## TASK REQUIREMENTS
Repeat each record exactly as written, and drop any images.

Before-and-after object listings
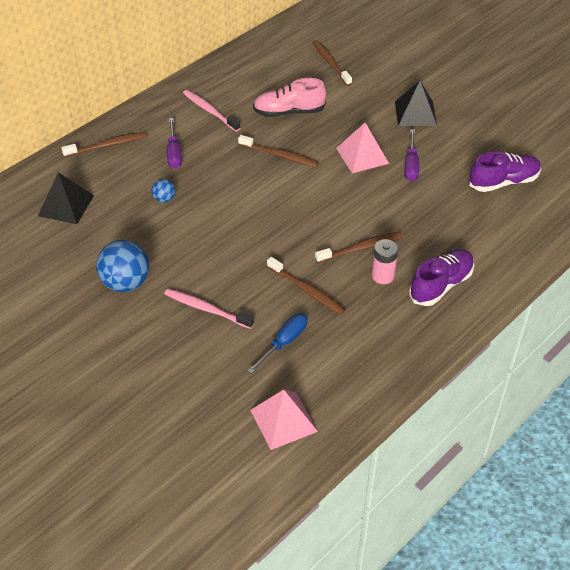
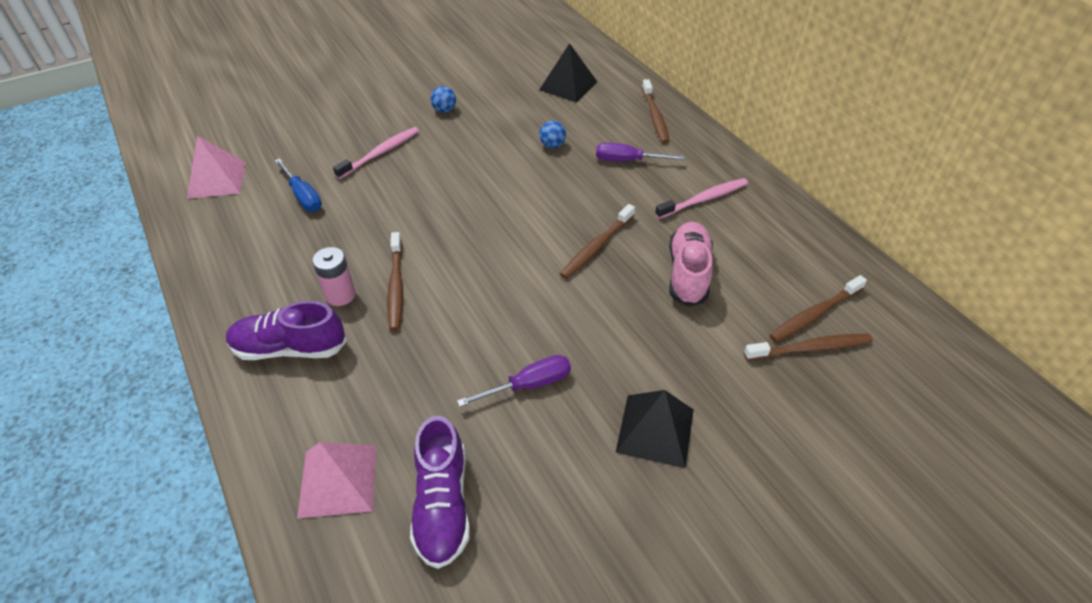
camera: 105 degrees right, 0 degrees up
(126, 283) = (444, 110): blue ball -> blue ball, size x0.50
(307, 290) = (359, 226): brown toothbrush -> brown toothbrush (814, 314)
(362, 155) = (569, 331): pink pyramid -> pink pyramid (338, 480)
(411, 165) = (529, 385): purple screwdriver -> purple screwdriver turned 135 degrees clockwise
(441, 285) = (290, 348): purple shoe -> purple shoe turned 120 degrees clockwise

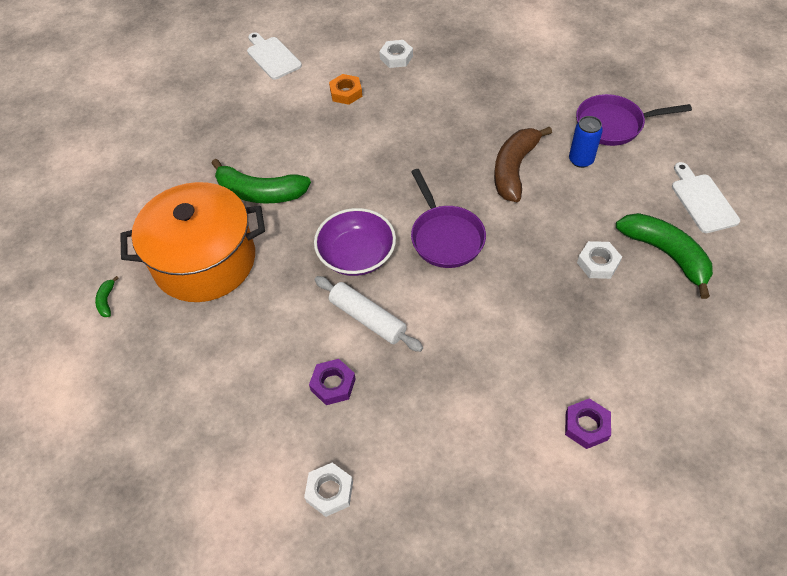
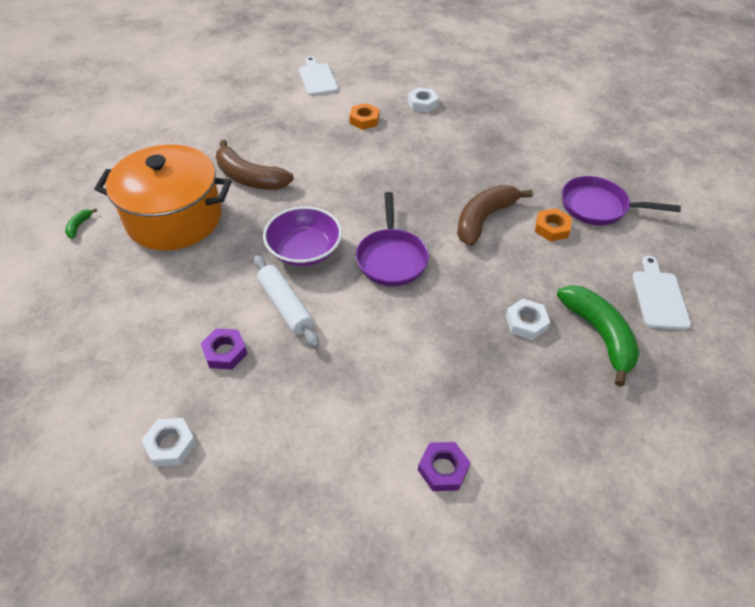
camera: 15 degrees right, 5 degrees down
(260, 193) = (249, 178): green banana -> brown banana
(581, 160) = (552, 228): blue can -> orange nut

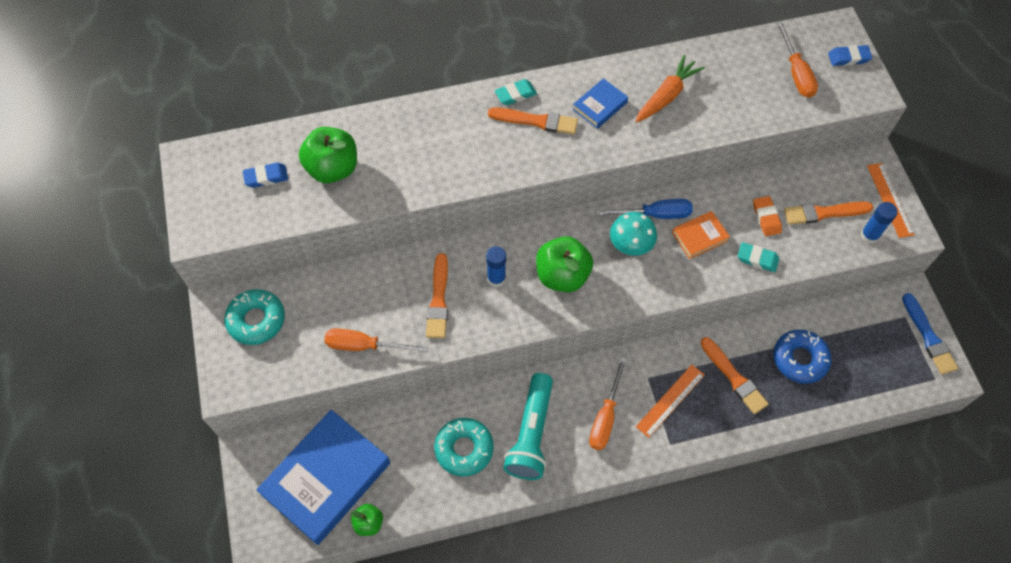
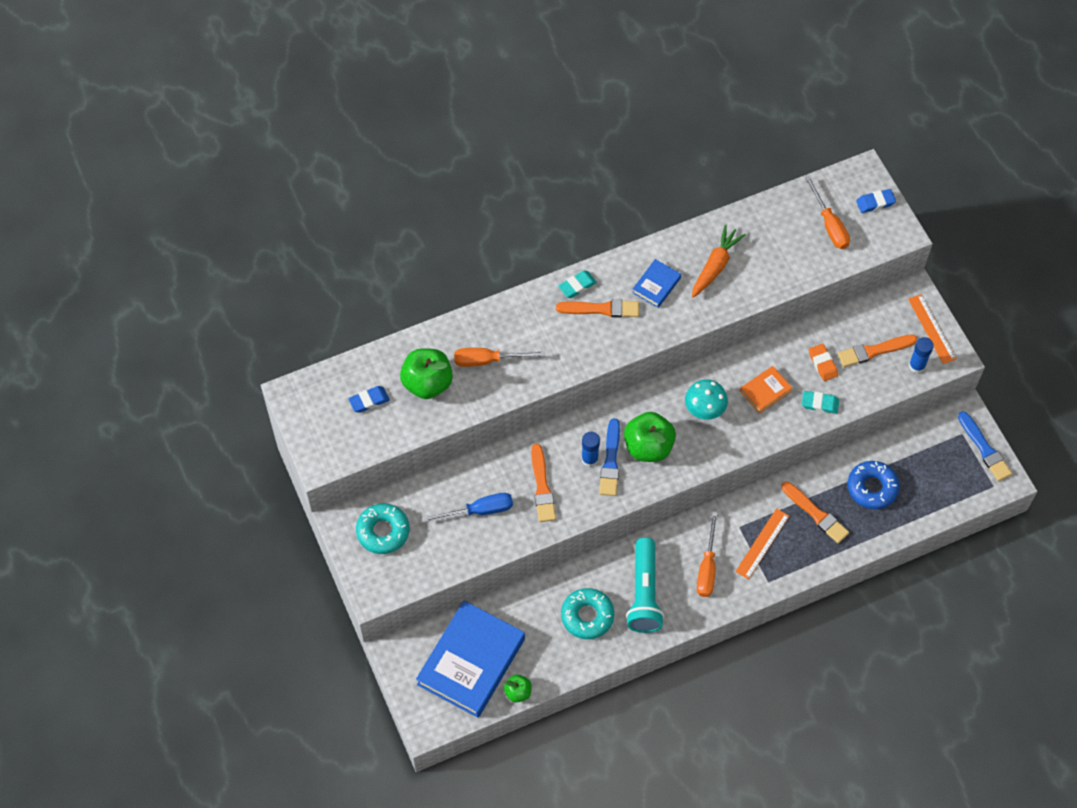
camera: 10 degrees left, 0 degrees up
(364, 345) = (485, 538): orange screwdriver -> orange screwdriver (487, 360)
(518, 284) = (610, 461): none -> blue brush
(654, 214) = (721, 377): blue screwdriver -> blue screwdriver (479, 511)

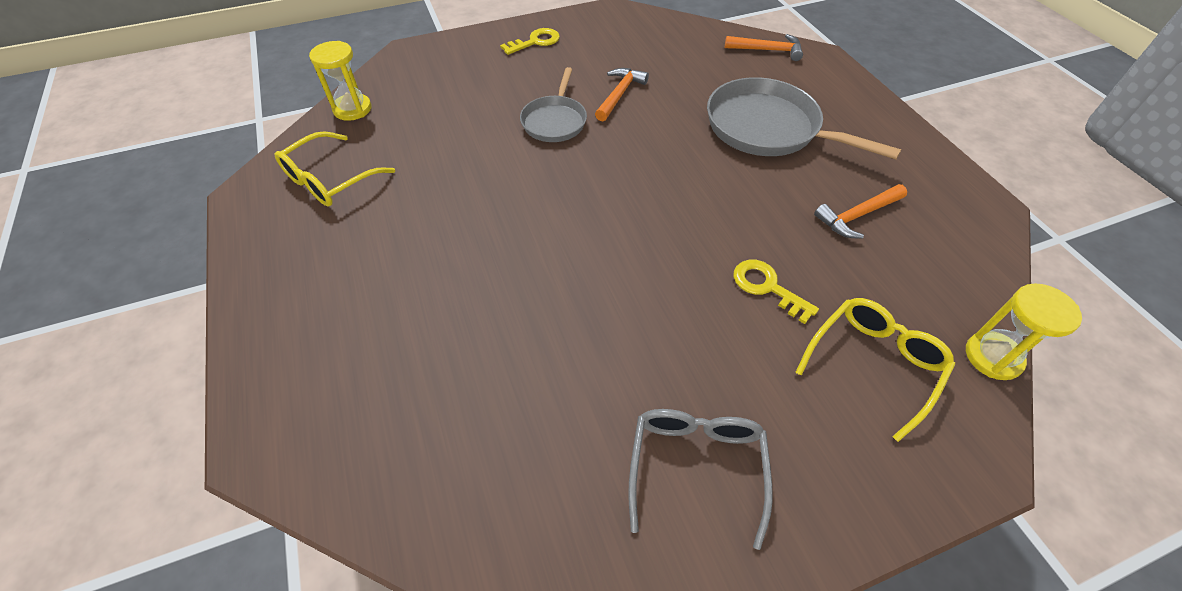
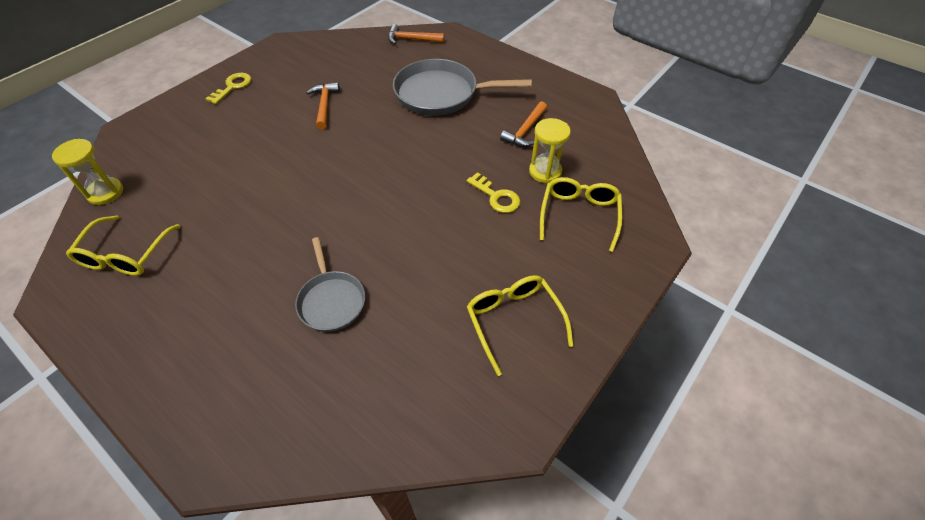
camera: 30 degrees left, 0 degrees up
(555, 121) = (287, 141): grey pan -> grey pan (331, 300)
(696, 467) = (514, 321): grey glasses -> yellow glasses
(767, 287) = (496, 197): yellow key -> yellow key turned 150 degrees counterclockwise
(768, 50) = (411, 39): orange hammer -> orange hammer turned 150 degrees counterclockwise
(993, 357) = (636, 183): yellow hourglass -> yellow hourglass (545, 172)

## TASK RESULT
camera: 105 degrees right, 0 degrees up
(126, 283) = (444, 110): blue ball -> blue ball, size x0.50
(307, 290) = (359, 226): brown toothbrush -> brown toothbrush (814, 314)
(362, 155) = (569, 331): pink pyramid -> pink pyramid (338, 480)
(411, 165) = (529, 385): purple screwdriver -> purple screwdriver turned 135 degrees clockwise
(441, 285) = (290, 348): purple shoe -> purple shoe turned 120 degrees clockwise

camera: 15 degrees right, 5 degrees down
(260, 193) = (249, 178): green banana -> brown banana
(581, 160) = (552, 228): blue can -> orange nut

camera: 10 degrees left, 0 degrees up
(364, 345) = (485, 538): orange screwdriver -> orange screwdriver (487, 360)
(518, 284) = (610, 461): none -> blue brush
(654, 214) = (721, 377): blue screwdriver -> blue screwdriver (479, 511)

camera: 30 degrees left, 0 degrees up
(555, 121) = (287, 141): grey pan -> grey pan (331, 300)
(696, 467) = (514, 321): grey glasses -> yellow glasses
(767, 287) = (496, 197): yellow key -> yellow key turned 150 degrees counterclockwise
(768, 50) = (411, 39): orange hammer -> orange hammer turned 150 degrees counterclockwise
(993, 357) = (636, 183): yellow hourglass -> yellow hourglass (545, 172)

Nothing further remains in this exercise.